• [Written problem]:
How many of the lines below contain the string "this"? Reply with the number alone.

• [Records supplied]:

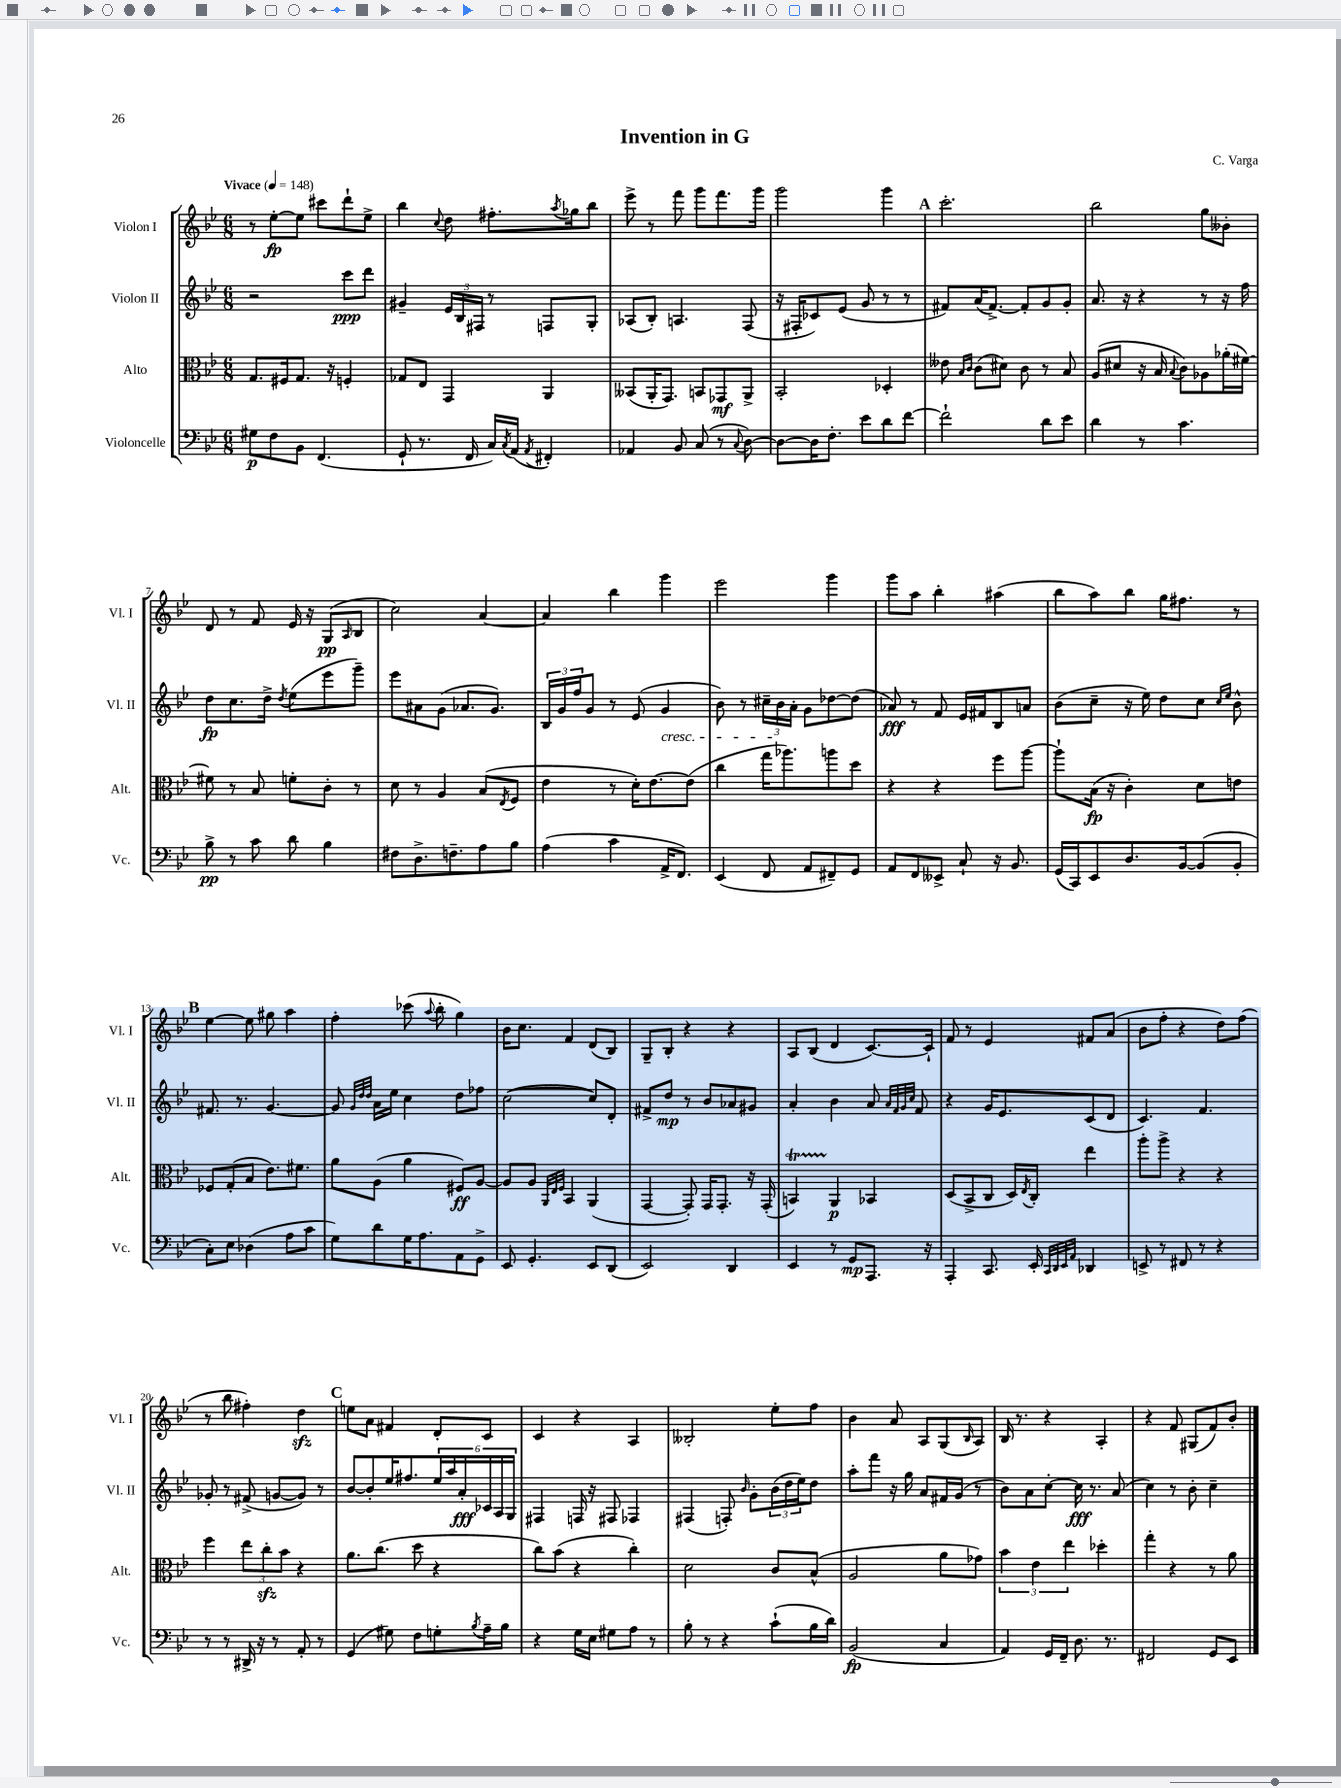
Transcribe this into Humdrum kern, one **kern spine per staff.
...
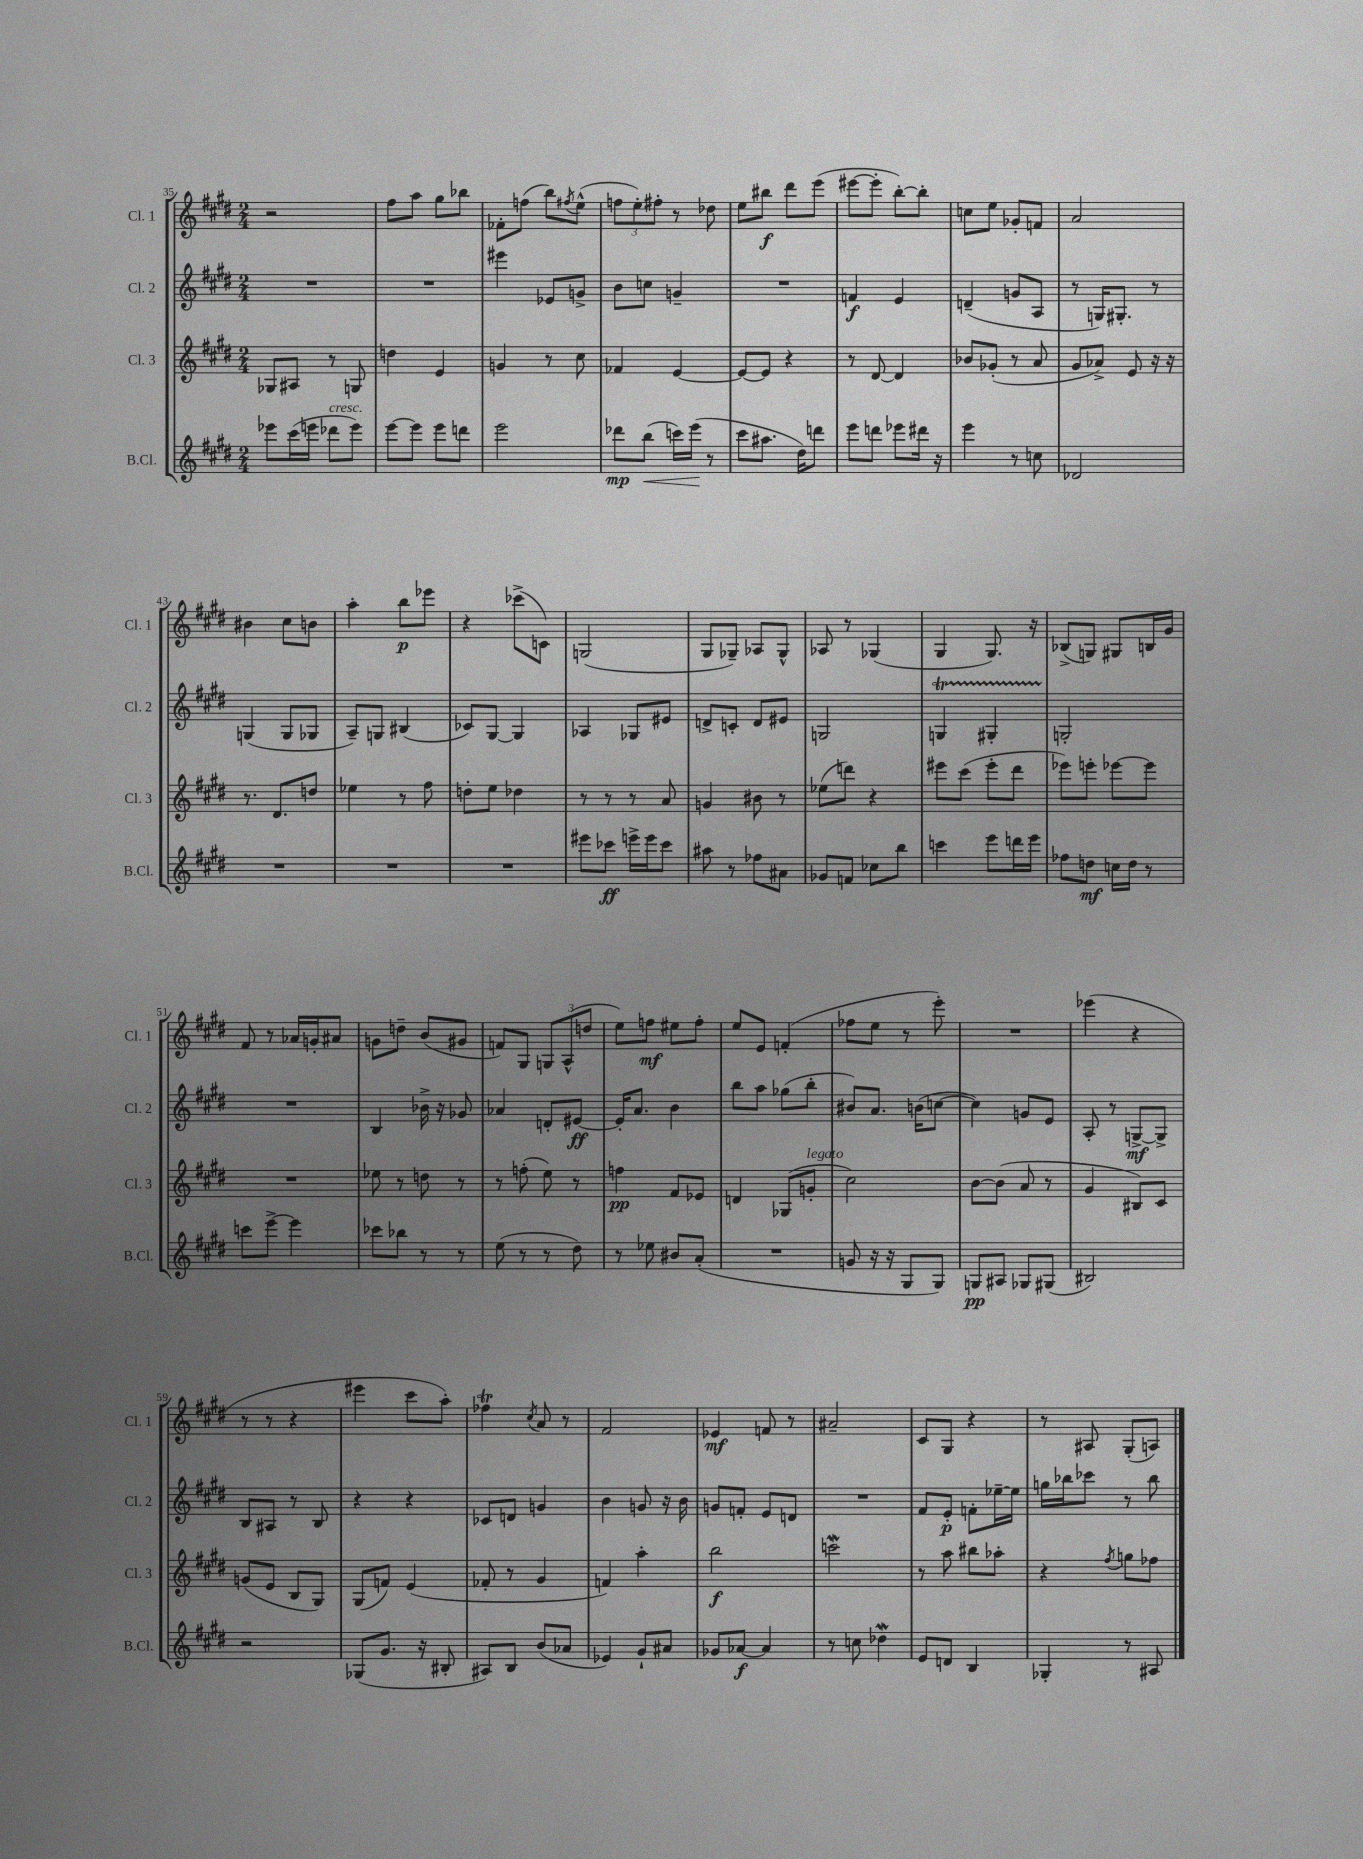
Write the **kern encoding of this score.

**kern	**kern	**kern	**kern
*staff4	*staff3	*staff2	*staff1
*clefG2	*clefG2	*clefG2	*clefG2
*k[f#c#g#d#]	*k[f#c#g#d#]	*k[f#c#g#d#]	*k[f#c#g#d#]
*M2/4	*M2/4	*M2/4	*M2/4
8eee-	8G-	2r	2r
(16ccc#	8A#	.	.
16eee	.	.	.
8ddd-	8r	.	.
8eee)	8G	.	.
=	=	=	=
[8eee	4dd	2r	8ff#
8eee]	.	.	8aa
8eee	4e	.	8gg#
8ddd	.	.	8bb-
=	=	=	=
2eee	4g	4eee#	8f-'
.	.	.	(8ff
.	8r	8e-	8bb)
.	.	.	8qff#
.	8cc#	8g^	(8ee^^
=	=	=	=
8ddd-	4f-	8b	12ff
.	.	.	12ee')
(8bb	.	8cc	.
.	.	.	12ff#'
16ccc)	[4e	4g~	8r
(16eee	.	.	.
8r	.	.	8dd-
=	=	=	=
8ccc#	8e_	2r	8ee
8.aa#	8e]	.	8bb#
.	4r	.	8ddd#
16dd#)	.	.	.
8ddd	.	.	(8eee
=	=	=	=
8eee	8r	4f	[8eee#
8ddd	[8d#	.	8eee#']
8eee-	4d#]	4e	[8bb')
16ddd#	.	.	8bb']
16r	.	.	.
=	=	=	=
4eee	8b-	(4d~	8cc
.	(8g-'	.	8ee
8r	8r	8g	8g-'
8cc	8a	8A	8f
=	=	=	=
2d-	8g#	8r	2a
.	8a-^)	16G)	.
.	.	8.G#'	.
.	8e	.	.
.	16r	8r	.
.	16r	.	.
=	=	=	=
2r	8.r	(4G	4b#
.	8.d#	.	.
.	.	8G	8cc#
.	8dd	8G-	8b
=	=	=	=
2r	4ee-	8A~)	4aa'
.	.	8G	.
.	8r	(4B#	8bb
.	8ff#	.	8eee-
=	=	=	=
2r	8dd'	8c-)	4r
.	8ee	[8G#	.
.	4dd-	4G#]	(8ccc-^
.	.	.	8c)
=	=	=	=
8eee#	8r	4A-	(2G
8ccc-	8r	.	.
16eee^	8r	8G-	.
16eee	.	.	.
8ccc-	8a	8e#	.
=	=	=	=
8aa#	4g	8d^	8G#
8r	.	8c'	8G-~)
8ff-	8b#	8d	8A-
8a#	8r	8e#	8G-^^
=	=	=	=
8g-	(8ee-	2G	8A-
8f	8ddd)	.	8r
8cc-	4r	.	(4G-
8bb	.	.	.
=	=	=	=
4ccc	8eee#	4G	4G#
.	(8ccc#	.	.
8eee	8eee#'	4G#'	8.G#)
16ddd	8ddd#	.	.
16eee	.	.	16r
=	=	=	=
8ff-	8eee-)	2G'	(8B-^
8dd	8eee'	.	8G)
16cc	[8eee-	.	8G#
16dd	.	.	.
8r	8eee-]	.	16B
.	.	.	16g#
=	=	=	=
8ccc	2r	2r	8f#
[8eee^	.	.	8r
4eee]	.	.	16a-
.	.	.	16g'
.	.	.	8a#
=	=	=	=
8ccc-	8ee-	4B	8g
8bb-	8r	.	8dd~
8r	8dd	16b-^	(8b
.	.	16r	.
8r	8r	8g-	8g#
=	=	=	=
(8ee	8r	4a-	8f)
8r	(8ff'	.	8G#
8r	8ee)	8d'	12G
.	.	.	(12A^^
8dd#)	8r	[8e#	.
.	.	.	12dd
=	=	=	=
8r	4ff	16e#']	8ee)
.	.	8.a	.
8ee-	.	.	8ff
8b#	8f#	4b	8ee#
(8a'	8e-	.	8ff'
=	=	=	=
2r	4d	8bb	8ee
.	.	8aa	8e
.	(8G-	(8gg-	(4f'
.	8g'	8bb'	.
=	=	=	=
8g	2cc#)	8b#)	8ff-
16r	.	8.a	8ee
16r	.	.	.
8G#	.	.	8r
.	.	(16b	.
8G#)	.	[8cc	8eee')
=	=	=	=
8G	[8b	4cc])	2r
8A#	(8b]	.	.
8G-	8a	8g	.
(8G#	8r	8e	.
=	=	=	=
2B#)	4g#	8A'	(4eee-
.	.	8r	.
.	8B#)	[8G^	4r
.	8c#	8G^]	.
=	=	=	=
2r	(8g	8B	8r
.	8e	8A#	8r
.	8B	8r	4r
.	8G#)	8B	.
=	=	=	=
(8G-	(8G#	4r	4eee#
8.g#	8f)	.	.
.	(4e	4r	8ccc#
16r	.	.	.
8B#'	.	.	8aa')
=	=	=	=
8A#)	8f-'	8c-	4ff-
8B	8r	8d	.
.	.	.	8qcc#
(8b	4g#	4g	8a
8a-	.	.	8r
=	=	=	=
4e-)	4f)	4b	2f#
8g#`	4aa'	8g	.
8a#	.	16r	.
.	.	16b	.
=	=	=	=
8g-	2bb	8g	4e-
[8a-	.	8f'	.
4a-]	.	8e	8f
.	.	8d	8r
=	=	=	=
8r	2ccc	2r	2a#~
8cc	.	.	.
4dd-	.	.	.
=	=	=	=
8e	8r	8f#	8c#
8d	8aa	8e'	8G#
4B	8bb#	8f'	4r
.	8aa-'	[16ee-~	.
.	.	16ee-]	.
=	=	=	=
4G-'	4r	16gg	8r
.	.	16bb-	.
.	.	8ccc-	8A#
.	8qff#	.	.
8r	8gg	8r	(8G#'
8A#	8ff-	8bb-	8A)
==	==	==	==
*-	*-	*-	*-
--
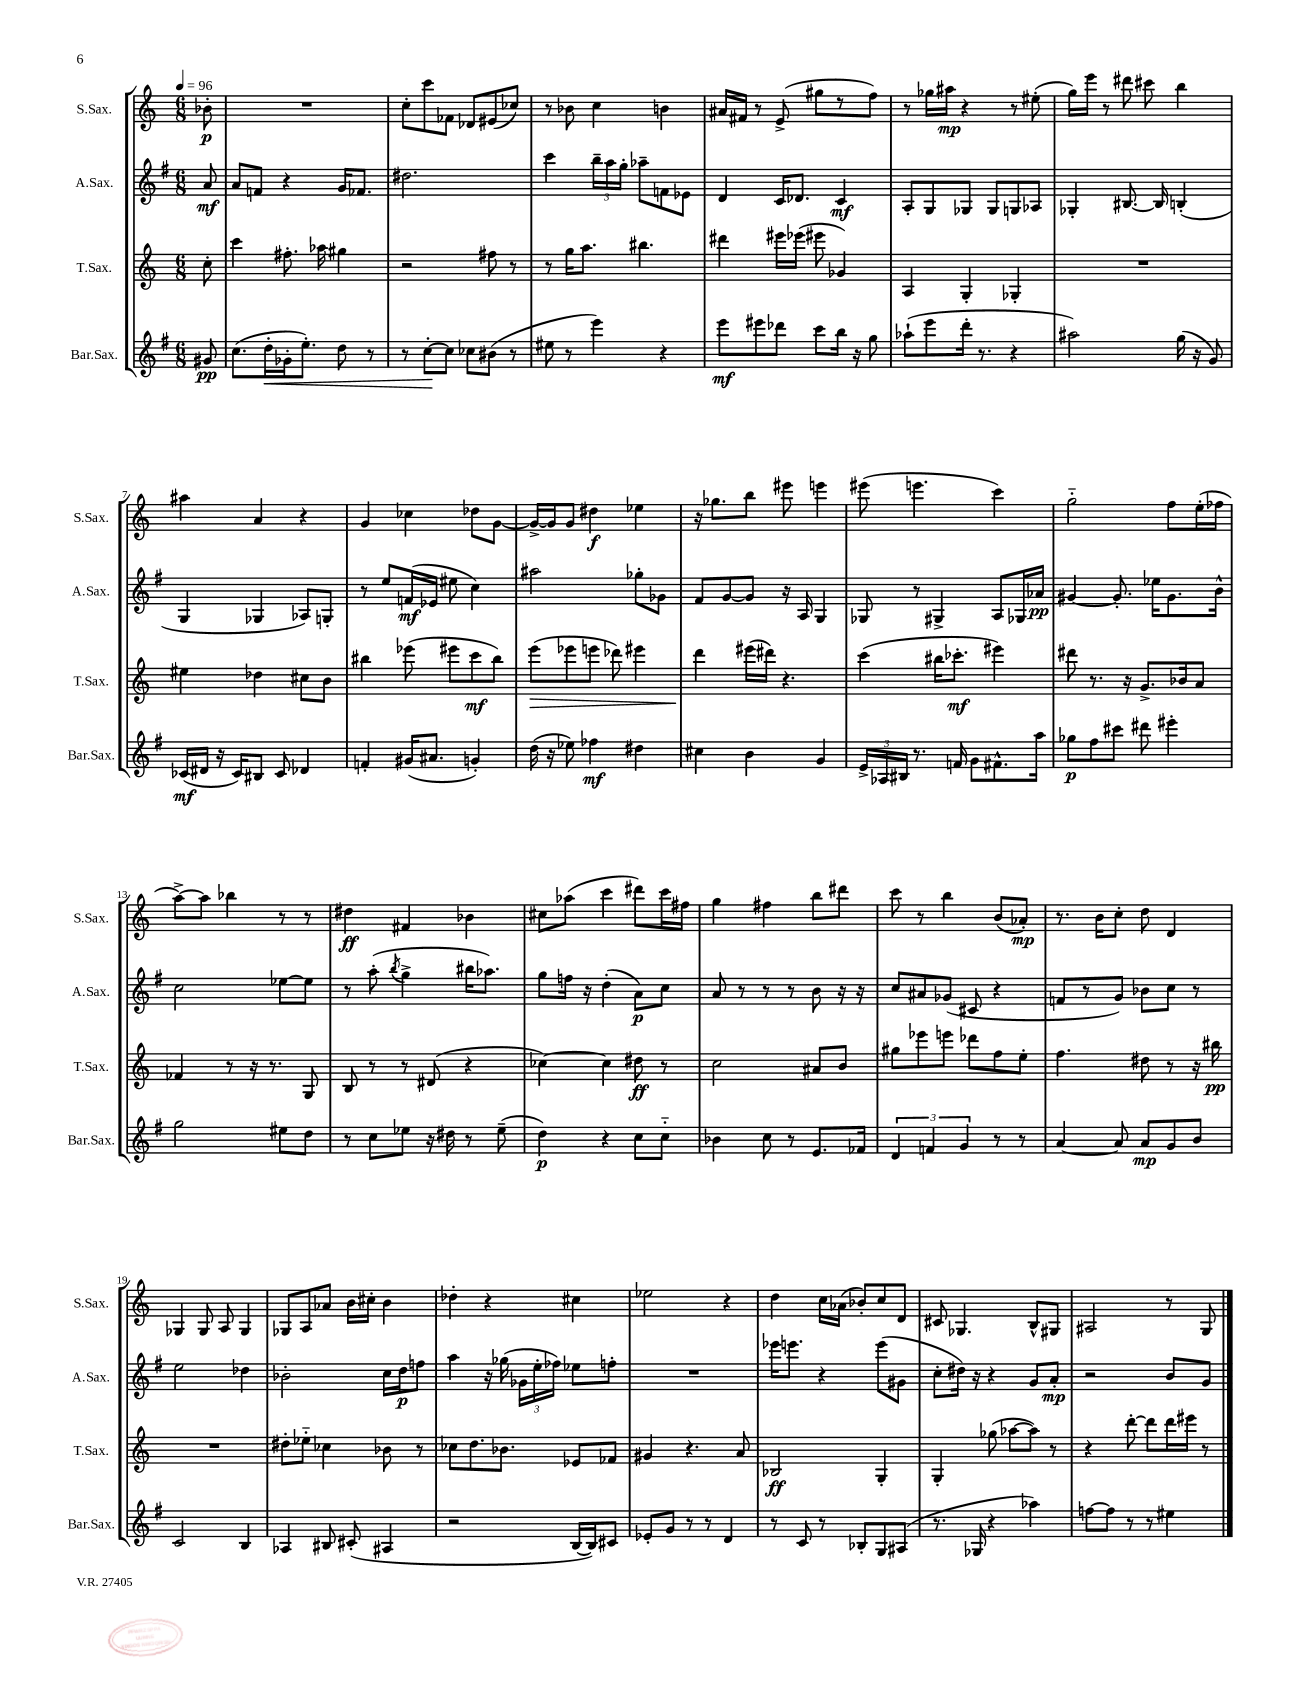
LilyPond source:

• [The result]:
2